Work request: Please return every line of the records that contains the word "purple".

Task material:
•••
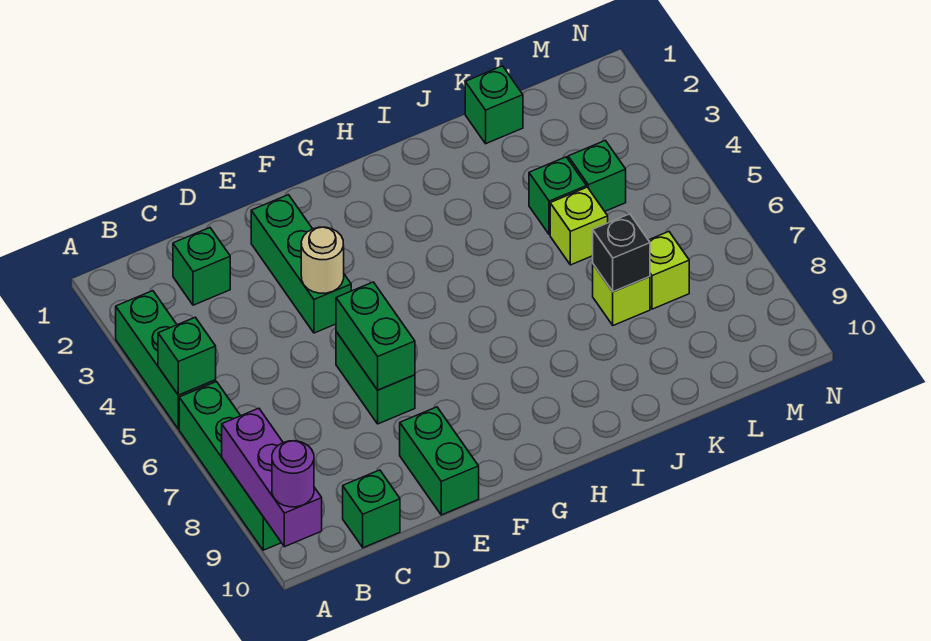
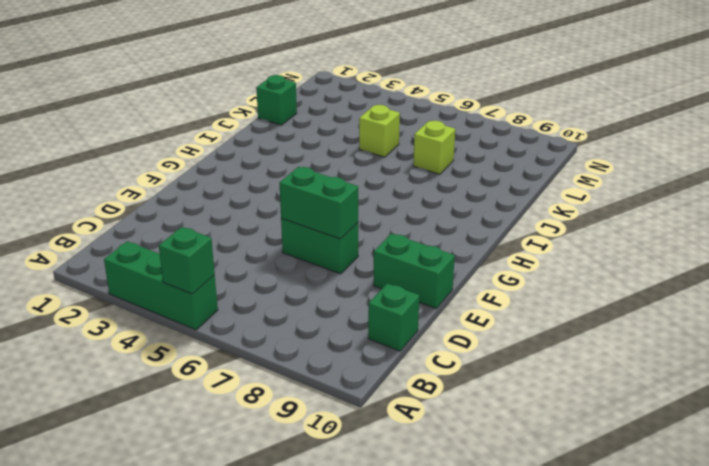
none -> green brick A6:A9 level 1
none -> green brick C2 level 1
none -> green brick E2:E4 level 1

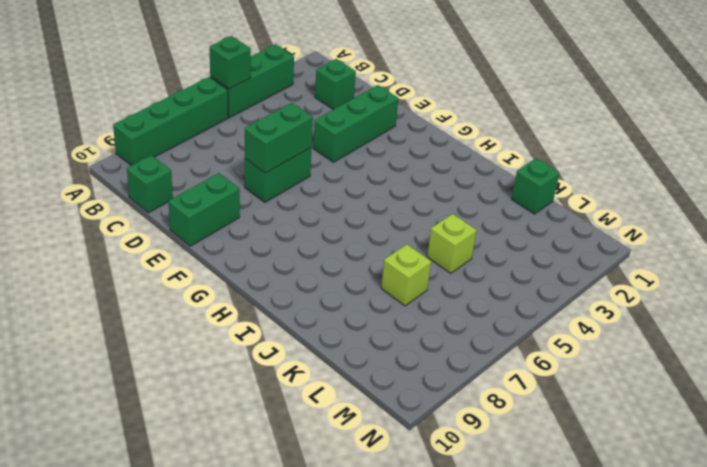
none -> green brick K4 level 1
none -> green brick L4 level 1
none -> lime brick L7 level 1

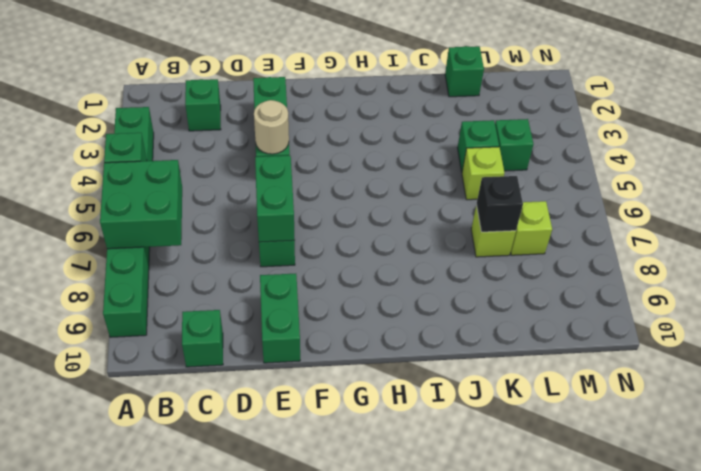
green brick A6:B7 level 2 -> none
none -> purple brick A8:A10 level 2
none -> purple round brick A10 level 3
•••
Solution:
none -> purple brick A8:A10 level 2
none -> purple round brick A10 level 3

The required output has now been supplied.